» Records for this task:
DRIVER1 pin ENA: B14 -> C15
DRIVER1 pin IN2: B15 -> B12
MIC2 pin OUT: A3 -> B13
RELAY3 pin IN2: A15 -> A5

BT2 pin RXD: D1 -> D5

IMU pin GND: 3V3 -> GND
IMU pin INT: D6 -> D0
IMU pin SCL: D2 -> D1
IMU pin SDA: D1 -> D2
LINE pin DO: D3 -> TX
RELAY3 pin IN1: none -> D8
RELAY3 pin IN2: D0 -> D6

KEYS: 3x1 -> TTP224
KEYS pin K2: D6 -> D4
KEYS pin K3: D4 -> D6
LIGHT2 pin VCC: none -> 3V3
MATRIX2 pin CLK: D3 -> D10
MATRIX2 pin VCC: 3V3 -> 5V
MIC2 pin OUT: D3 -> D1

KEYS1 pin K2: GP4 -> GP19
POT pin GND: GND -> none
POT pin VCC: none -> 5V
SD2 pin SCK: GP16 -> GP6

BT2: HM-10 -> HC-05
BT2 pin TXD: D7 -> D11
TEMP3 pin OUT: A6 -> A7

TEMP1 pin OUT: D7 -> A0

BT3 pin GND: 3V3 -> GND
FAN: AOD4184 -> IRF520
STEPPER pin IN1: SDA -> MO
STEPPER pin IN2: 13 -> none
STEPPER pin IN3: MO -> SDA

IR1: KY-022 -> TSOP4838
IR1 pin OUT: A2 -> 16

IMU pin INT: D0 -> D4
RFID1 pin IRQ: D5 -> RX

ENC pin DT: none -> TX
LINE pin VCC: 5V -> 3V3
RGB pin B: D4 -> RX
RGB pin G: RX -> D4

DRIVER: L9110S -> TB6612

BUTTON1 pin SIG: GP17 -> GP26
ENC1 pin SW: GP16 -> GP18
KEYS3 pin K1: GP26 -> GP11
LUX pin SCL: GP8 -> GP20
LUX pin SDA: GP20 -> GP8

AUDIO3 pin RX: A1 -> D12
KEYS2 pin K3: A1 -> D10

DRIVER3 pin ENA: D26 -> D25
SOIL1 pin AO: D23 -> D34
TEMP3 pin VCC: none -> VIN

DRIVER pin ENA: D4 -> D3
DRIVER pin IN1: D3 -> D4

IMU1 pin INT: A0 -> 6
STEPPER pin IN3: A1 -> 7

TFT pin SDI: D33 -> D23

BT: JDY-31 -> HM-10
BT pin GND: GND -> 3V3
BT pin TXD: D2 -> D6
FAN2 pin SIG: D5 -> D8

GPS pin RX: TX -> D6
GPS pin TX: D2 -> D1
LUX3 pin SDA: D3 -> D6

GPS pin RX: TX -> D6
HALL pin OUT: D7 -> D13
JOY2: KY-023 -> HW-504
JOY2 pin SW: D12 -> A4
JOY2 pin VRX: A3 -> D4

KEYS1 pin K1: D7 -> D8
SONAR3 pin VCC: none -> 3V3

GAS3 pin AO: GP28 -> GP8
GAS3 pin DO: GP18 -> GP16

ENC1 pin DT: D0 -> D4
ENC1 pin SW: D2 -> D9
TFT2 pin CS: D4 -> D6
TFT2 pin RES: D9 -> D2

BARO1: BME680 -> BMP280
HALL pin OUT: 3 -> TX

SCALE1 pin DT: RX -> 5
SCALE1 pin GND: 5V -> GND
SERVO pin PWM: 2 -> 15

» Directions: Give the data again exactly, line for line.

» Output for this task:
DRIVER1 pin ENA: B14 -> C15
DRIVER1 pin IN2: B15 -> B12
MIC2 pin OUT: A3 -> B13
RELAY3 pin IN2: A15 -> A5

BT2 pin RXD: D1 -> D5

IMU pin GND: 3V3 -> GND
IMU pin INT: D6 -> D0
IMU pin SCL: D2 -> D1
IMU pin SDA: D1 -> D2
LINE pin DO: D3 -> TX
RELAY3 pin IN1: none -> D8
RELAY3 pin IN2: D0 -> D6

KEYS: 3x1 -> TTP224
KEYS pin K2: D6 -> D4
KEYS pin K3: D4 -> D6
LIGHT2 pin VCC: none -> 3V3
MATRIX2 pin CLK: D3 -> D10
MATRIX2 pin VCC: 3V3 -> 5V
MIC2 pin OUT: D3 -> D1

KEYS1 pin K2: GP4 -> GP19
POT pin GND: GND -> none
POT pin VCC: none -> 5V
SD2 pin SCK: GP16 -> GP6

BT2: HM-10 -> HC-05
BT2 pin TXD: D7 -> D11
TEMP3 pin OUT: A6 -> A7

TEMP1 pin OUT: D7 -> A0

BT3 pin GND: 3V3 -> GND
FAN: AOD4184 -> IRF520
STEPPER pin IN1: SDA -> MO
STEPPER pin IN2: 13 -> none
STEPPER pin IN3: MO -> SDA

IR1: KY-022 -> TSOP4838
IR1 pin OUT: A2 -> 16

IMU pin INT: D0 -> D4
RFID1 pin IRQ: D5 -> RX

ENC pin DT: none -> TX
LINE pin VCC: 5V -> 3V3
RGB pin B: D4 -> RX
RGB pin G: RX -> D4

DRIVER: L9110S -> TB6612

BUTTON1 pin SIG: GP17 -> GP26
ENC1 pin SW: GP16 -> GP18
KEYS3 pin K1: GP26 -> GP11
LUX pin SCL: GP8 -> GP20
LUX pin SDA: GP20 -> GP8

AUDIO3 pin RX: A1 -> D12
KEYS2 pin K3: A1 -> D10

DRIVER3 pin ENA: D26 -> D25
SOIL1 pin AO: D23 -> D34
TEMP3 pin VCC: none -> VIN

DRIVER pin ENA: D4 -> D3
DRIVER pin IN1: D3 -> D4

IMU1 pin INT: A0 -> 6
STEPPER pin IN3: A1 -> 7

TFT pin SDI: D33 -> D23

BT: JDY-31 -> HM-10
BT pin GND: GND -> 3V3
BT pin TXD: D2 -> D6
FAN2 pin SIG: D5 -> D8

GPS pin RX: TX -> D6
GPS pin TX: D2 -> D1
LUX3 pin SDA: D3 -> D6

GPS pin RX: TX -> D6
HALL pin OUT: D7 -> D13
JOY2: KY-023 -> HW-504
JOY2 pin SW: D12 -> A4
JOY2 pin VRX: A3 -> D4

KEYS1 pin K1: D7 -> D8
SONAR3 pin VCC: none -> 3V3

GAS3 pin AO: GP28 -> GP8
GAS3 pin DO: GP18 -> GP16

ENC1 pin DT: D0 -> D4
ENC1 pin SW: D2 -> D9
TFT2 pin CS: D4 -> D6
TFT2 pin RES: D9 -> D2

BARO1: BME680 -> BMP280
HALL pin OUT: 3 -> TX

SCALE1 pin DT: RX -> 5
SCALE1 pin GND: 5V -> GND
SERVO pin PWM: 2 -> 15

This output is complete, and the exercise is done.